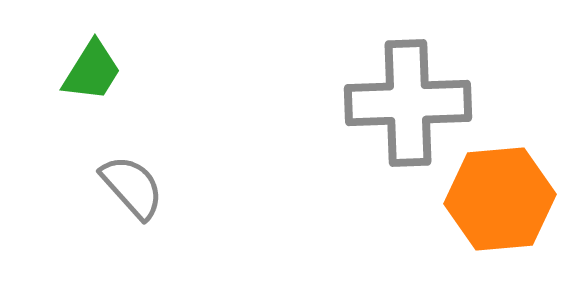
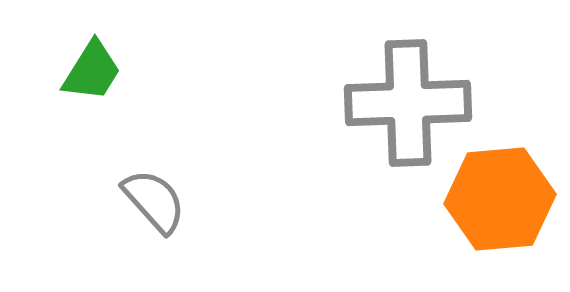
gray semicircle: moved 22 px right, 14 px down
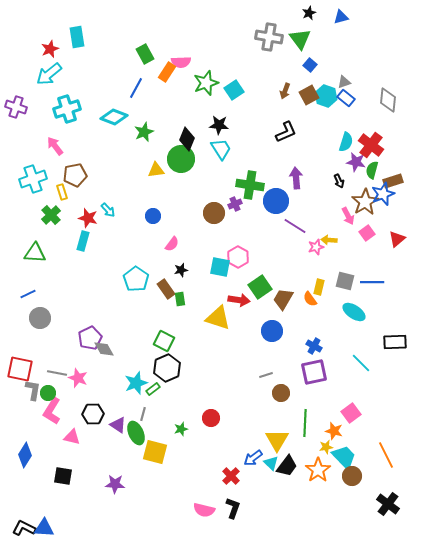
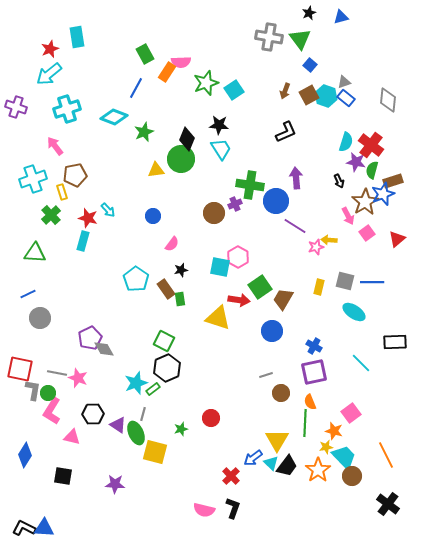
orange semicircle at (310, 299): moved 103 px down; rotated 14 degrees clockwise
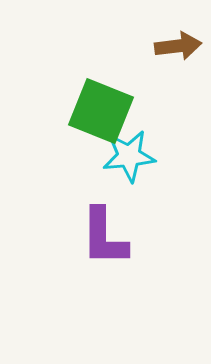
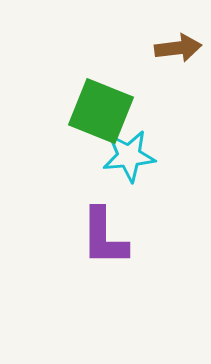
brown arrow: moved 2 px down
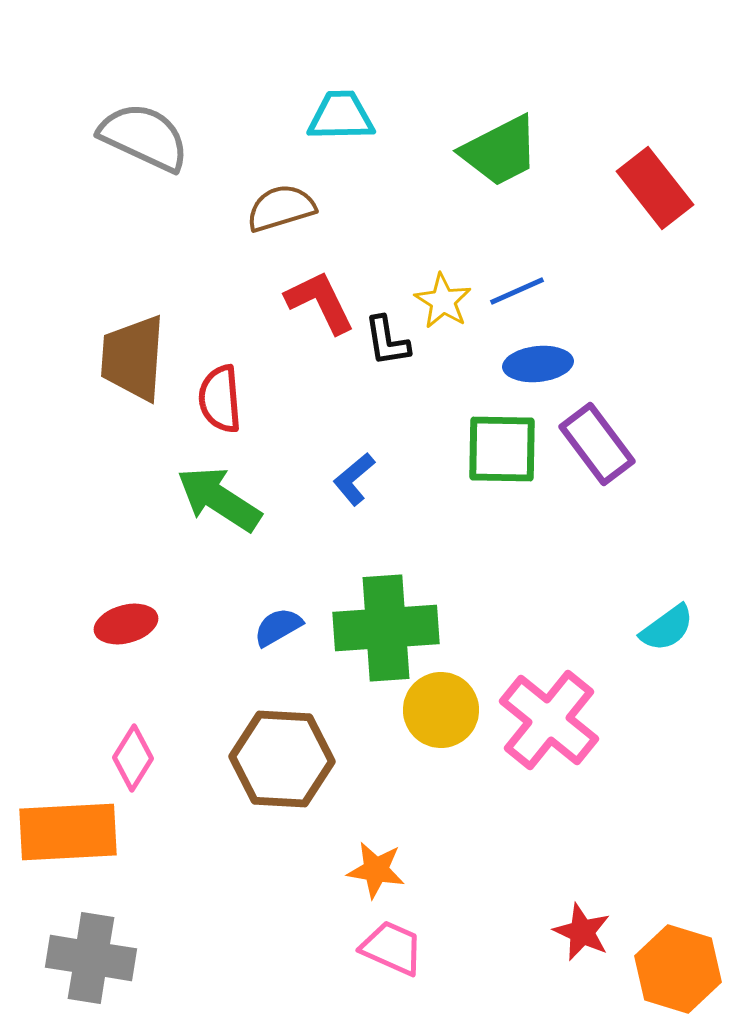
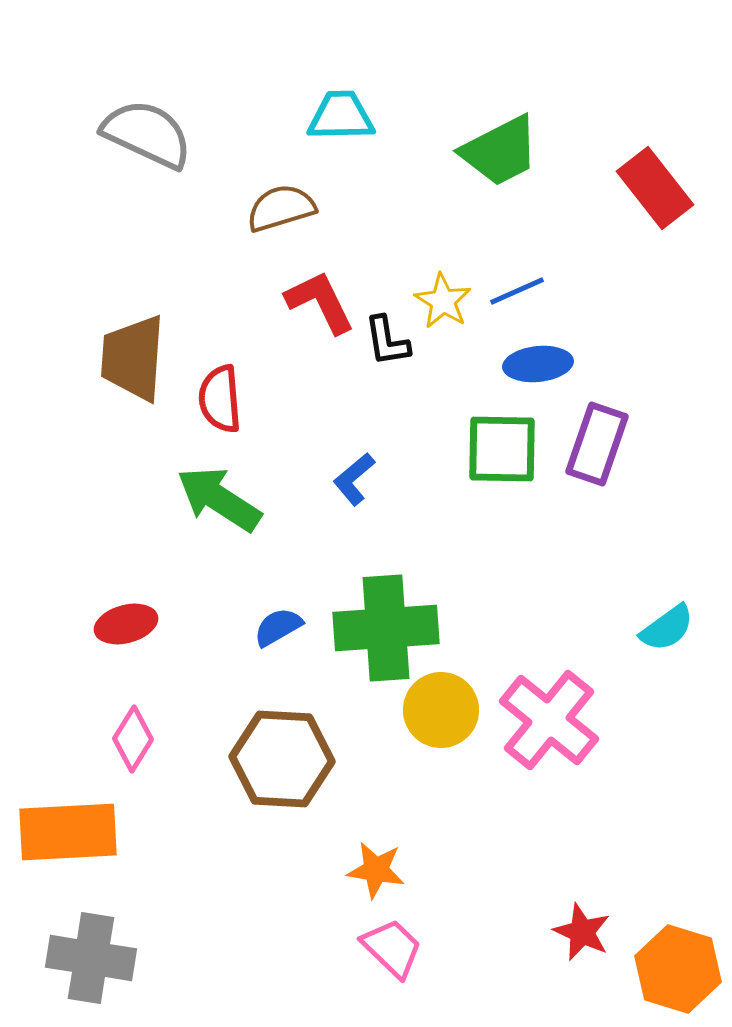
gray semicircle: moved 3 px right, 3 px up
purple rectangle: rotated 56 degrees clockwise
pink diamond: moved 19 px up
pink trapezoid: rotated 20 degrees clockwise
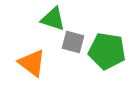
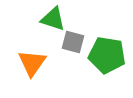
green pentagon: moved 4 px down
orange triangle: rotated 28 degrees clockwise
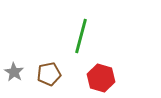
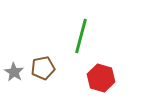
brown pentagon: moved 6 px left, 6 px up
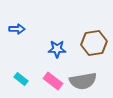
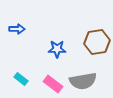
brown hexagon: moved 3 px right, 1 px up
pink rectangle: moved 3 px down
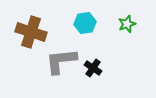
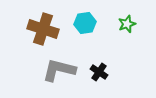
brown cross: moved 12 px right, 3 px up
gray L-shape: moved 2 px left, 9 px down; rotated 20 degrees clockwise
black cross: moved 6 px right, 4 px down
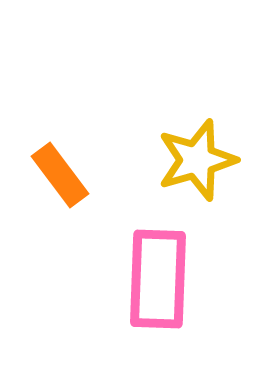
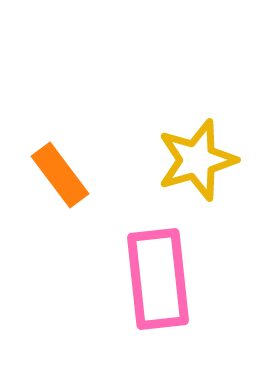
pink rectangle: rotated 8 degrees counterclockwise
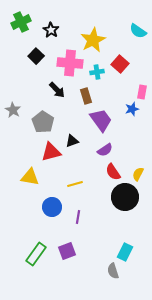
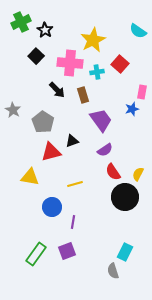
black star: moved 6 px left
brown rectangle: moved 3 px left, 1 px up
purple line: moved 5 px left, 5 px down
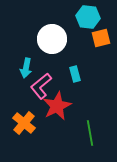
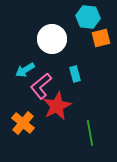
cyan arrow: moved 1 px left, 2 px down; rotated 48 degrees clockwise
orange cross: moved 1 px left
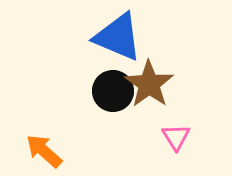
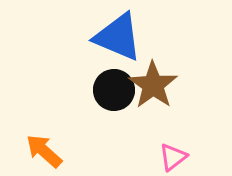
brown star: moved 4 px right, 1 px down
black circle: moved 1 px right, 1 px up
pink triangle: moved 3 px left, 20 px down; rotated 24 degrees clockwise
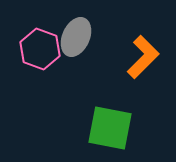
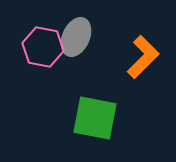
pink hexagon: moved 3 px right, 2 px up; rotated 9 degrees counterclockwise
green square: moved 15 px left, 10 px up
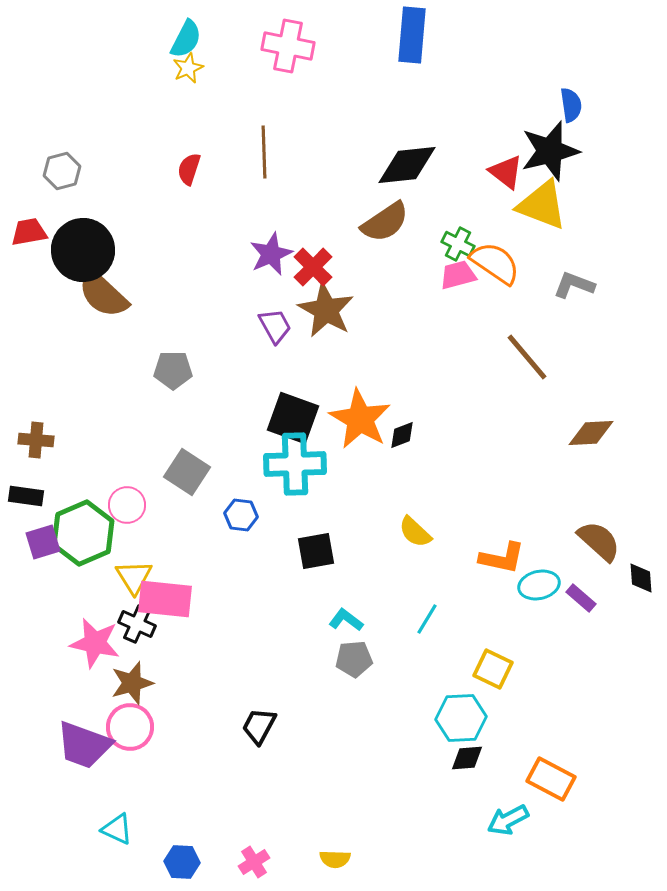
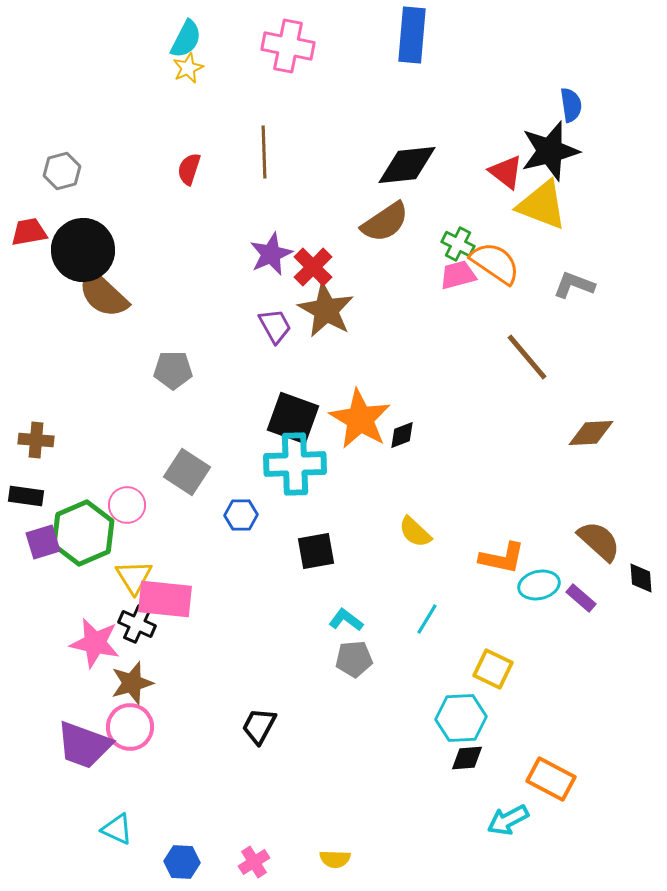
blue hexagon at (241, 515): rotated 8 degrees counterclockwise
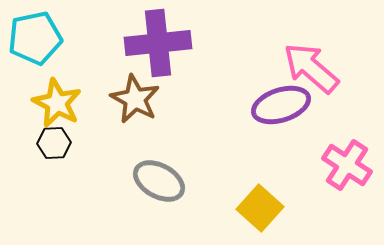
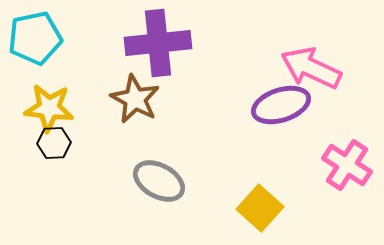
pink arrow: rotated 16 degrees counterclockwise
yellow star: moved 8 px left, 5 px down; rotated 21 degrees counterclockwise
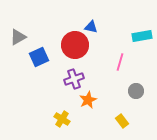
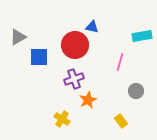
blue triangle: moved 1 px right
blue square: rotated 24 degrees clockwise
yellow rectangle: moved 1 px left
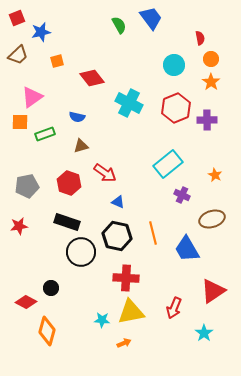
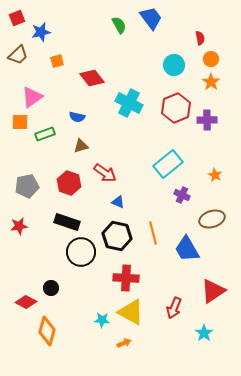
yellow triangle at (131, 312): rotated 40 degrees clockwise
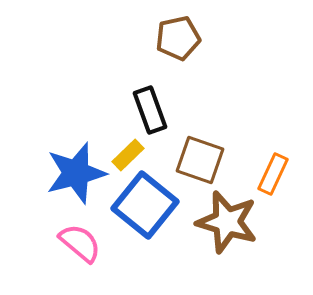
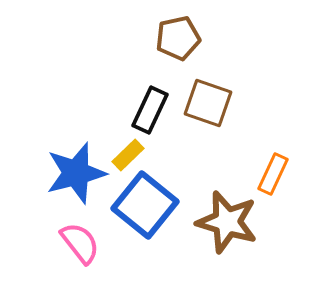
black rectangle: rotated 45 degrees clockwise
brown square: moved 8 px right, 57 px up
pink semicircle: rotated 12 degrees clockwise
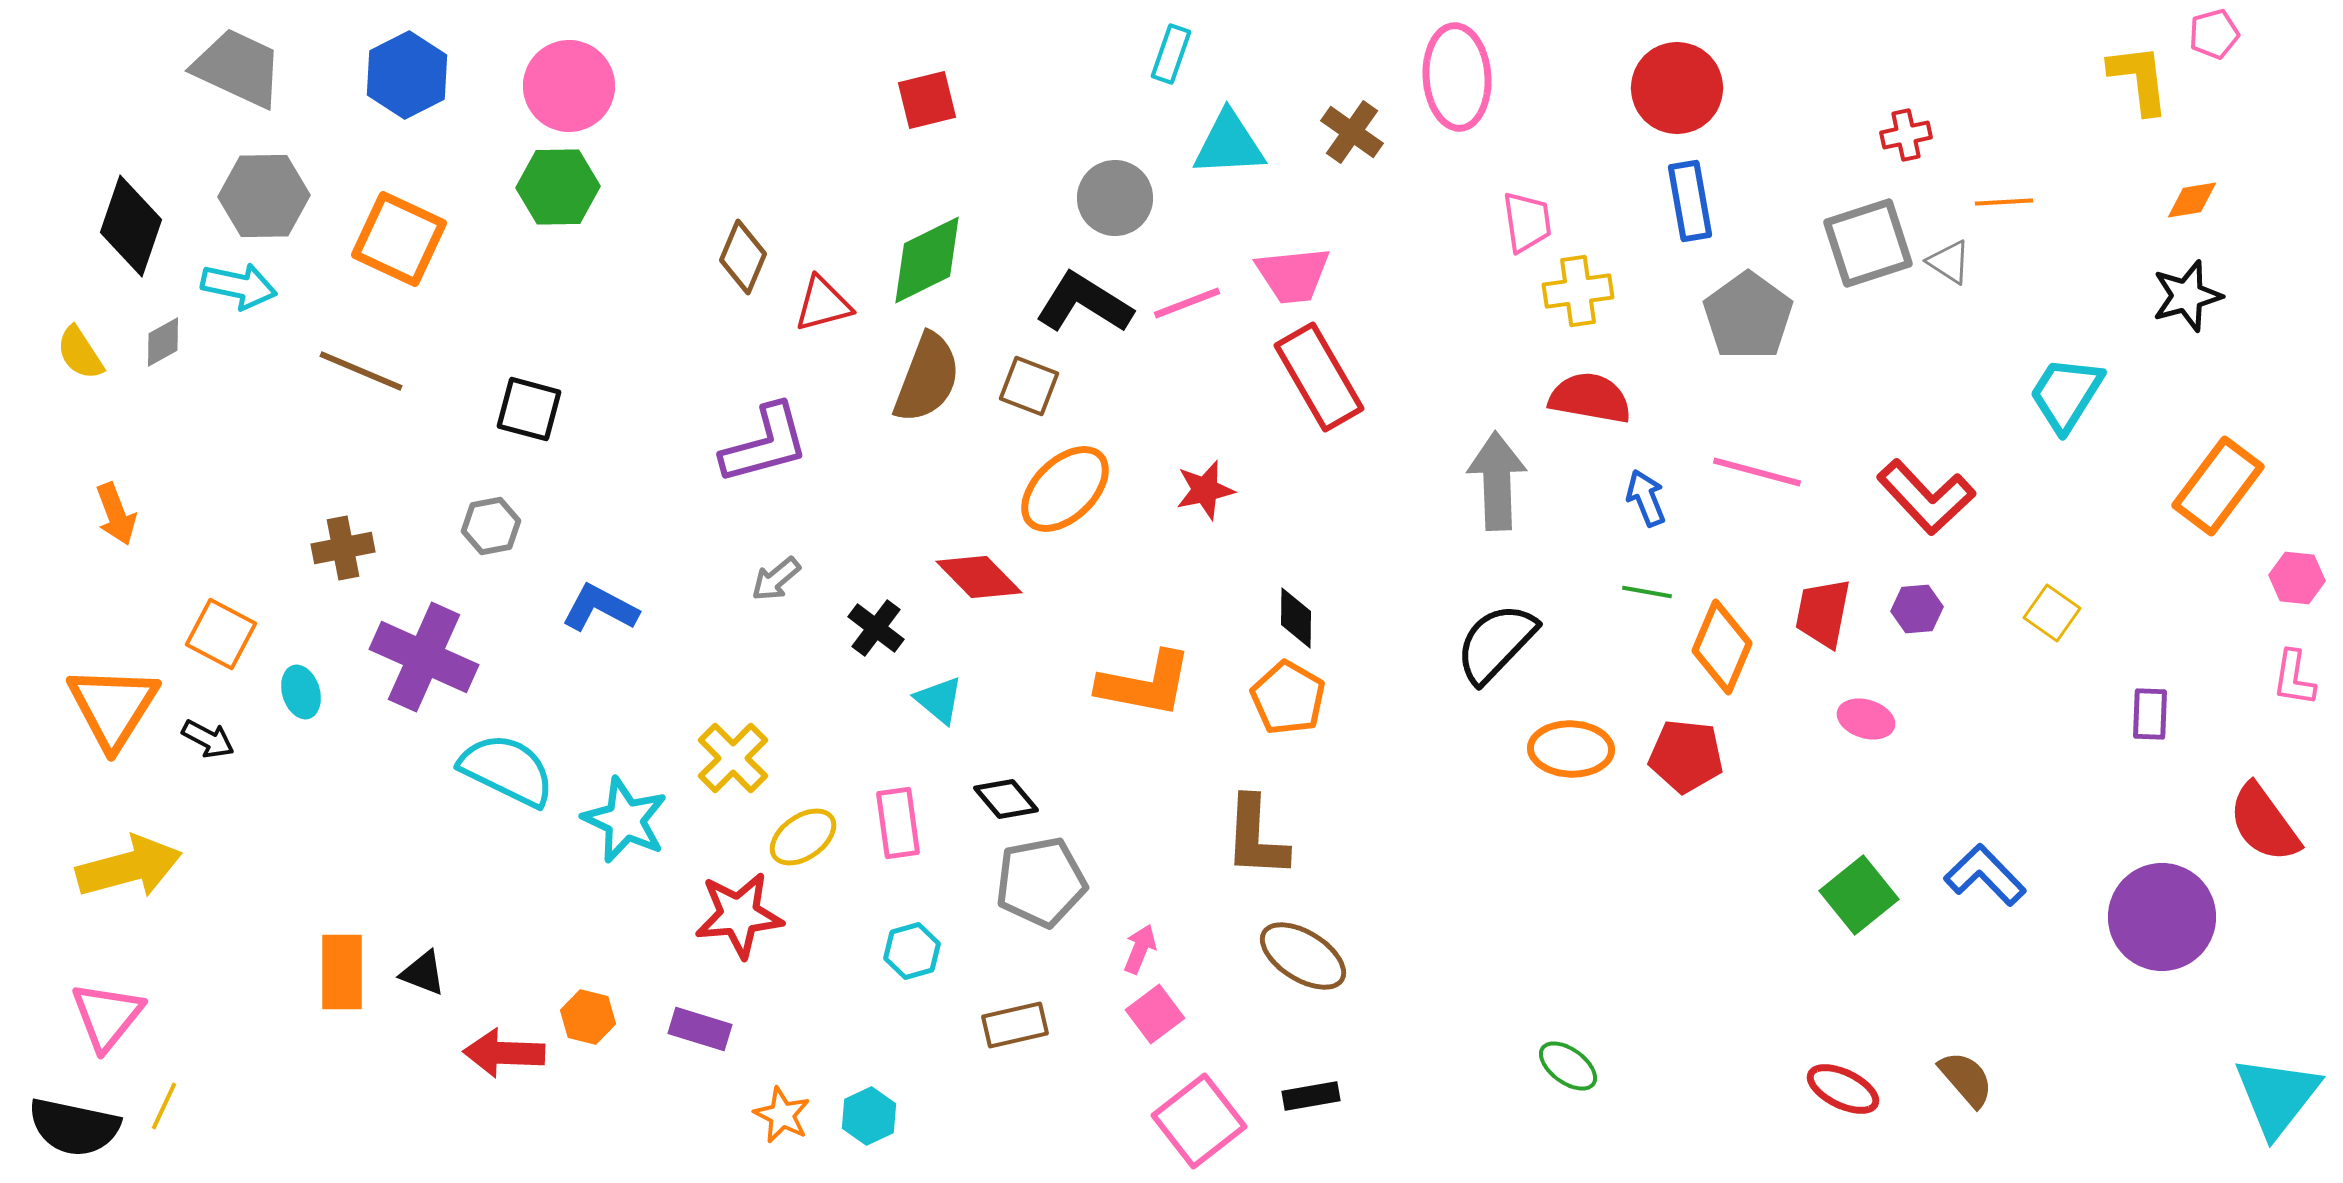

──────

(Prompt) An exact copy is needed. It runs from the line above containing "pink trapezoid: rotated 20 degrees clockwise" down to the line containing "pink rectangle: moved 3 px down", both included, with no pictures.

(Response)
pink trapezoid: rotated 20 degrees clockwise
green pentagon: moved 4 px down
orange triangle: rotated 28 degrees clockwise
brown pentagon: moved 6 px left, 6 px up
brown hexagon: moved 3 px right, 1 px up
pink rectangle: moved 3 px down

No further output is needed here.